**What you will do:** Take the material below and reproduce, word for word, only the lines from the line with "camera: 60 degrees right, 0 degrees up" through the line with "(417, 268) = (709, 277): grey".

Top of Information given

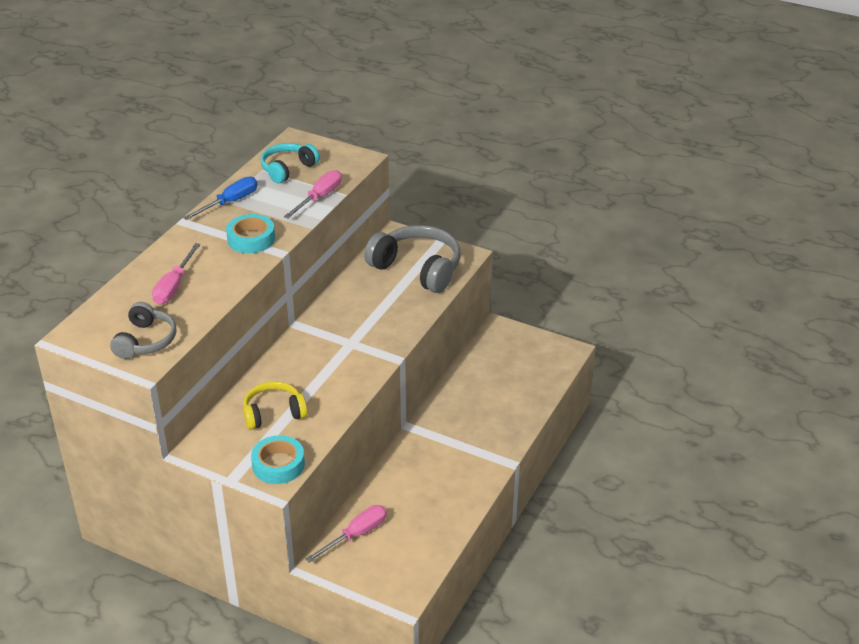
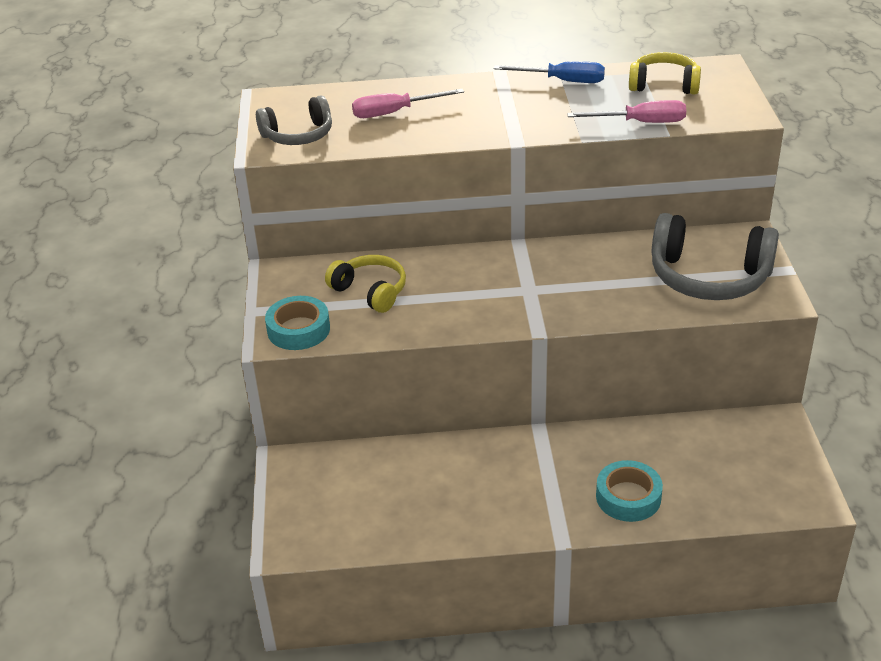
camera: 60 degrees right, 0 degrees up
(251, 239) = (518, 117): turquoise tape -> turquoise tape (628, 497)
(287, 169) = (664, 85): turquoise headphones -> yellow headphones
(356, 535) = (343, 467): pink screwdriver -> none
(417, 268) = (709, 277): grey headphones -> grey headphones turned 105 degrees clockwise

Bottom of Information given
Top of Information given

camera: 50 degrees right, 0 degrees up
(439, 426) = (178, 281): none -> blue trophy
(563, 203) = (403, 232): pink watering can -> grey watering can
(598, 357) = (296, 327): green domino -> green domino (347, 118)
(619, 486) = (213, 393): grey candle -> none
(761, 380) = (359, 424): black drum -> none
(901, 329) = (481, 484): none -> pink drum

Bottom of Information given
Top of Information given

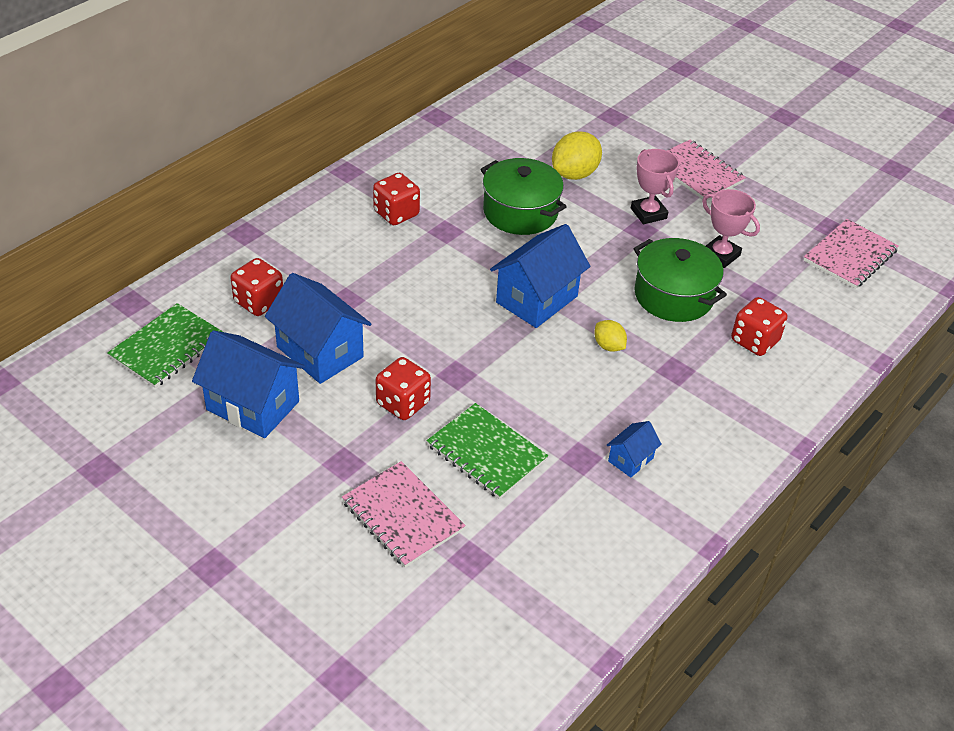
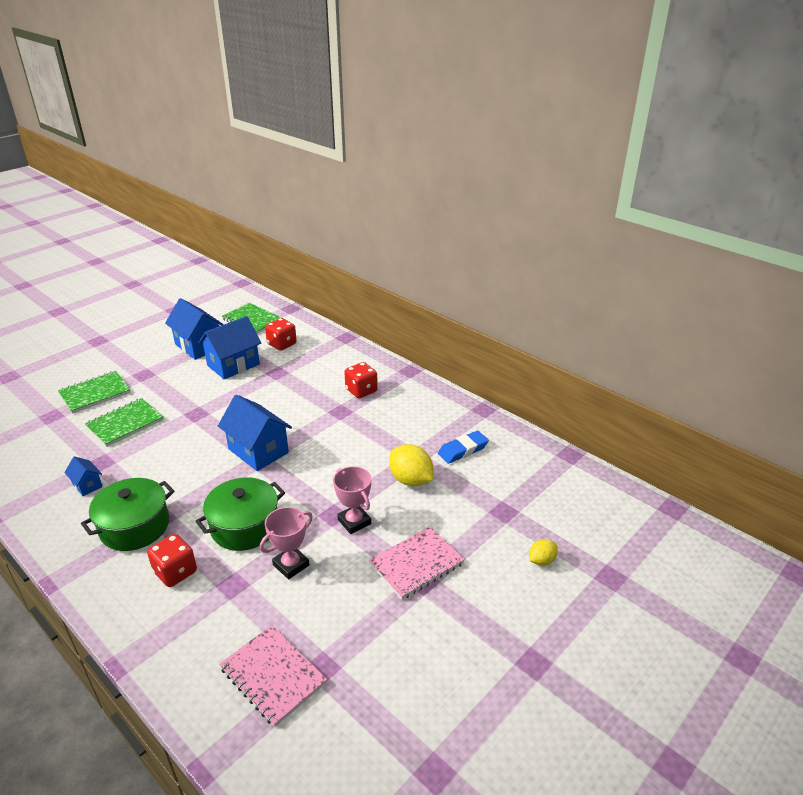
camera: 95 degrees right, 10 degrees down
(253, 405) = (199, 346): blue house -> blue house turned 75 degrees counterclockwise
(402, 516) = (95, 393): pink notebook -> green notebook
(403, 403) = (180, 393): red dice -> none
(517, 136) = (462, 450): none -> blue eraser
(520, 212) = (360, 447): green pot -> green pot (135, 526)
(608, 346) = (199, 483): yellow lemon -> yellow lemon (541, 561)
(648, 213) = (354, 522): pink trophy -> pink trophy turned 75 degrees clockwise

Bottom of Information given

**Expected answer:**
camera: 60 degrees right, 0 degrees up
(251, 239) = (518, 117): turquoise tape -> turquoise tape (628, 497)
(287, 169) = (664, 85): turquoise headphones -> yellow headphones
(356, 535) = (343, 467): pink screwdriver -> none
(417, 268) = (709, 277): grey headphones -> grey headphones turned 105 degrees clockwise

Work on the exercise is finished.